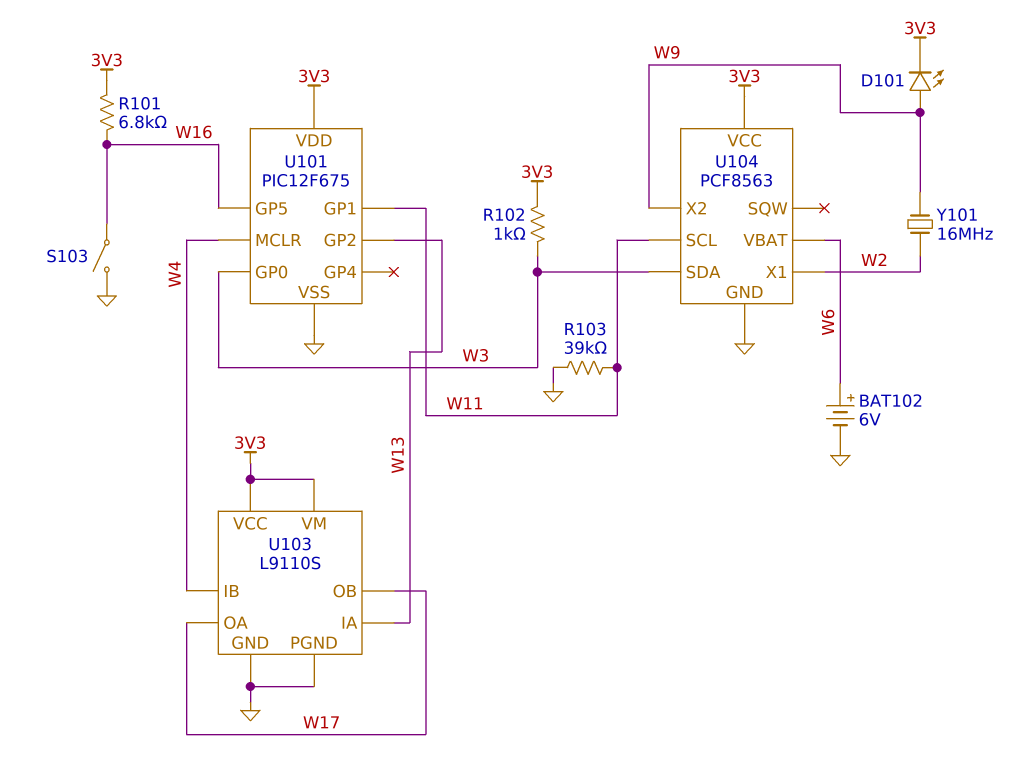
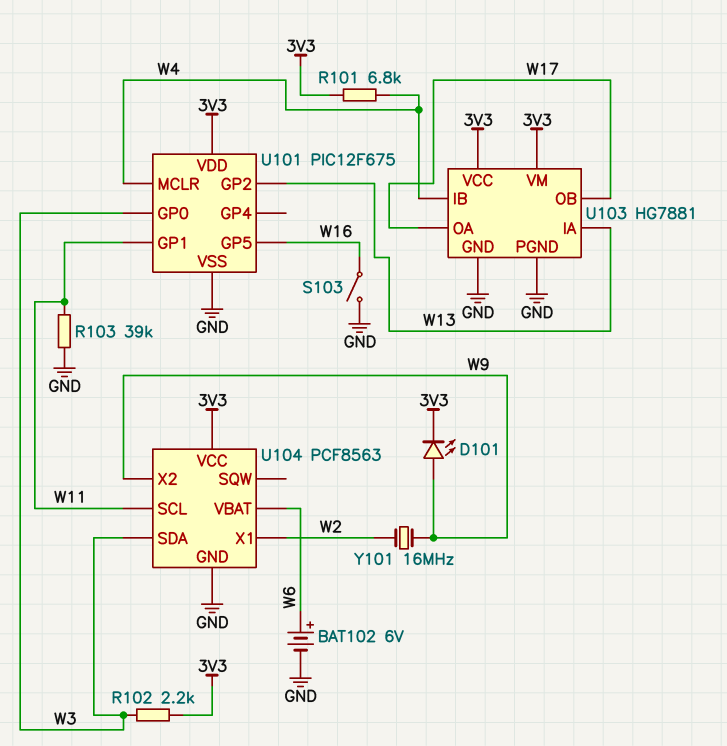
R101: 6.8k (3V3, W16) -> 6.8k (3V3, W4)
R102: 1k (3V3, W3) -> 2.2k (3V3, W3)
U103: L9110S -> HG7881

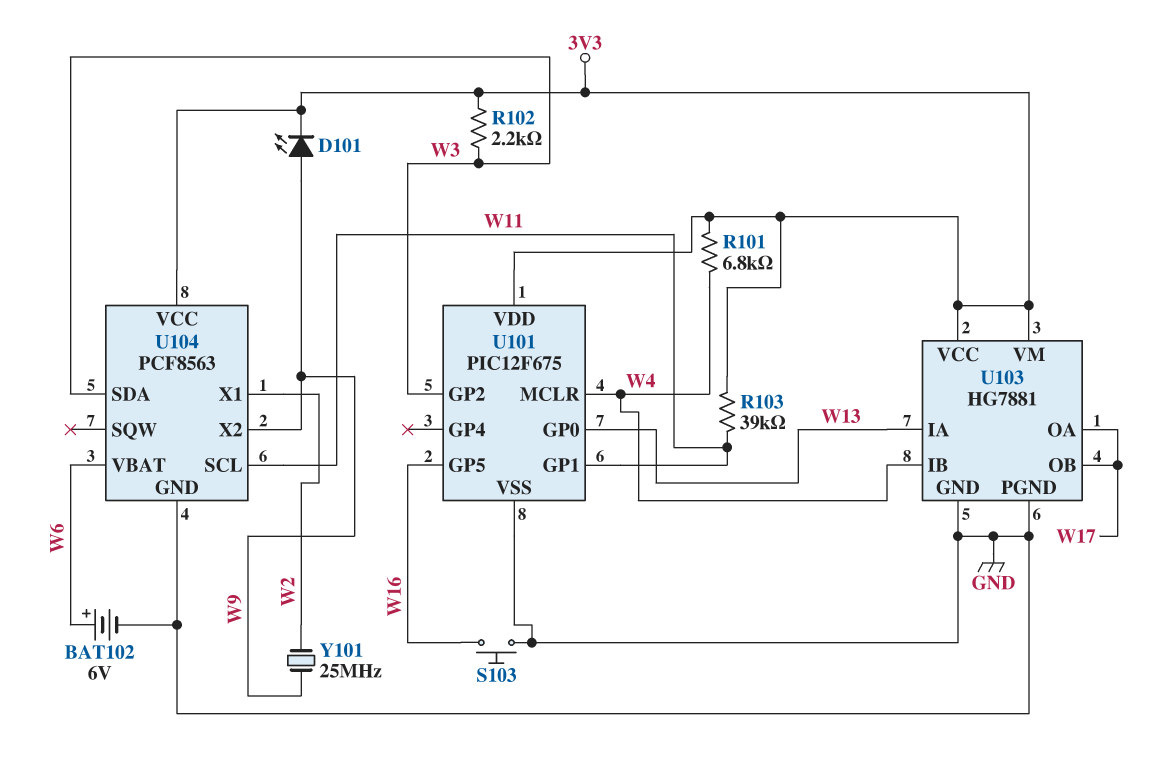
R103: 39k (GND, W11) -> 39k (3V3, W11)
S103: switch (GND, W16) -> button (GND, W16)
U101 pin GP0: W3 -> W13
U101 pin GP2: W13 -> W3
Y101: 16MHz (W2, W9) -> 25MHz (W2, W9)

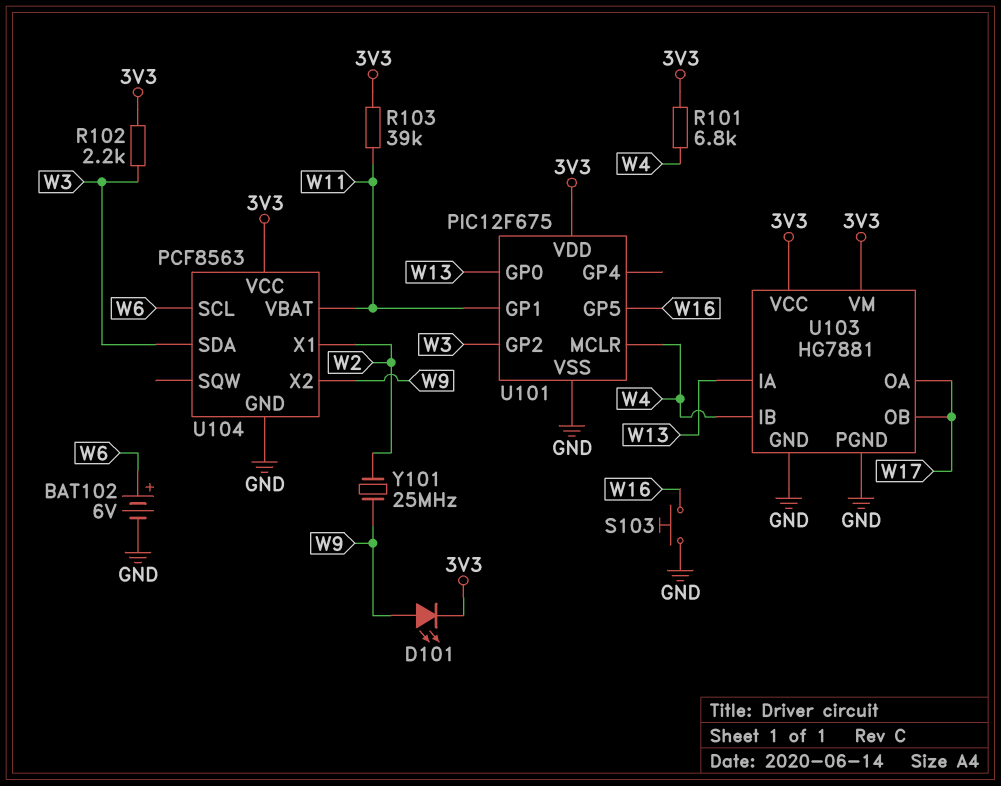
U104 pin SCL: W11 -> W6
U104 pin VBAT: W6 -> W11

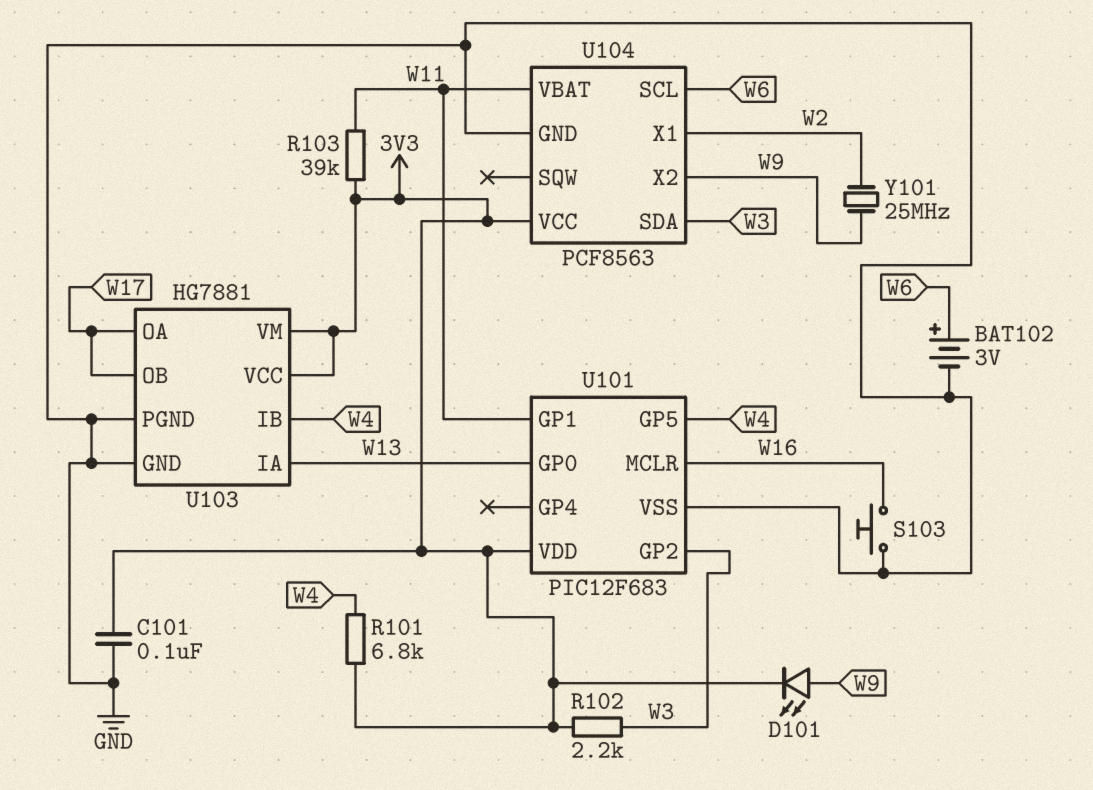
BAT102: 6V (plus W6, minus GND) -> 3V (plus W6, minus GND)
C101: none -> 100nF (3V3, GND)
U101: PIC12F675 -> PIC12F683
U101 pin GP5: W16 -> W4
U101 pin MCLR: W4 -> W16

⁂

*Problem details*
Each line from the one that contains "U101: PIC12F675 -> PIC12F683" through the end of the material above should be returned exactly, and nothing else.

*Answer section*
U101: PIC12F675 -> PIC12F683
U101 pin GP5: W16 -> W4
U101 pin MCLR: W4 -> W16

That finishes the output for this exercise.